* **WORK ORDER**
An exact reproduction of the listing is wanted, with the pictures dropped.

* **PROVIDED MATERIAL**

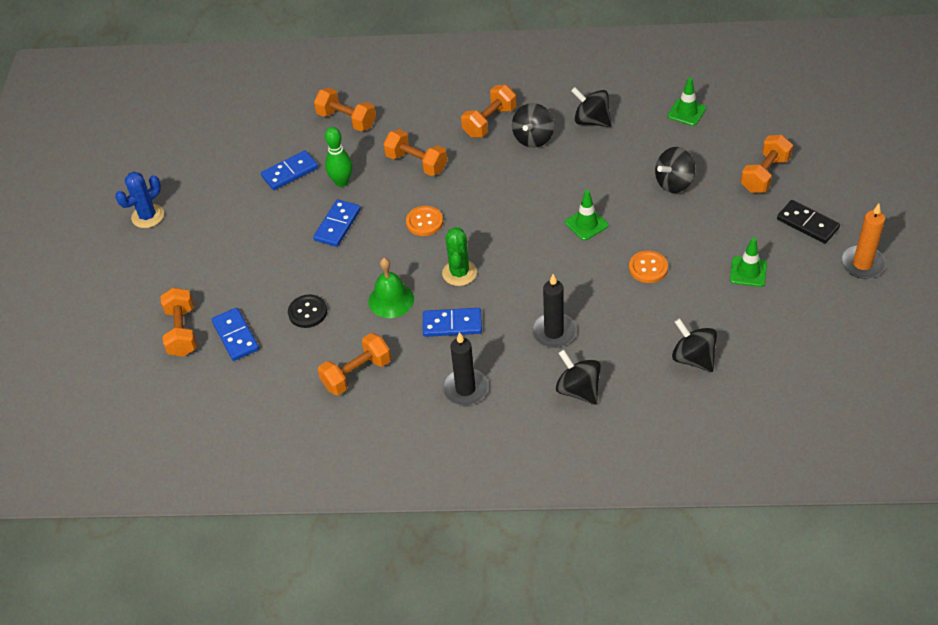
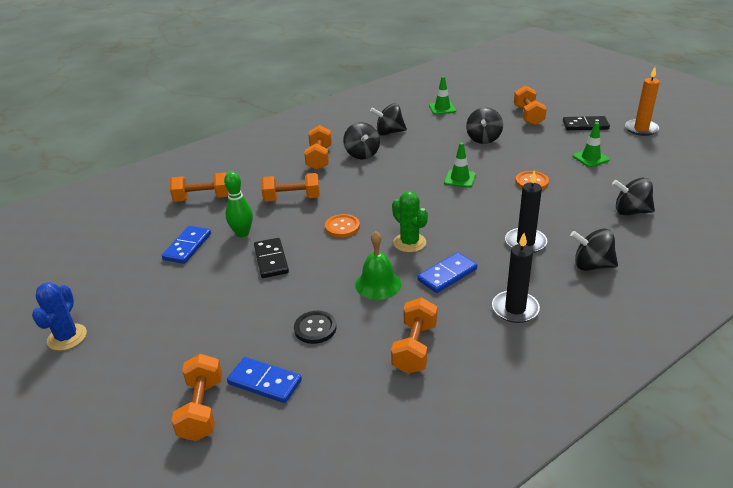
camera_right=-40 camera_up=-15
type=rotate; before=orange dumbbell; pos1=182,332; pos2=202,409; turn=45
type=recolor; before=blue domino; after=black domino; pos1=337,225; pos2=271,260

* **WRITTEN ANSWER**
camera_right=-40 camera_up=-15
type=rotate; before=orange dumbbell; pos1=182,332; pos2=202,409; turn=45
type=recolor; before=blue domino; after=black domino; pos1=337,225; pos2=271,260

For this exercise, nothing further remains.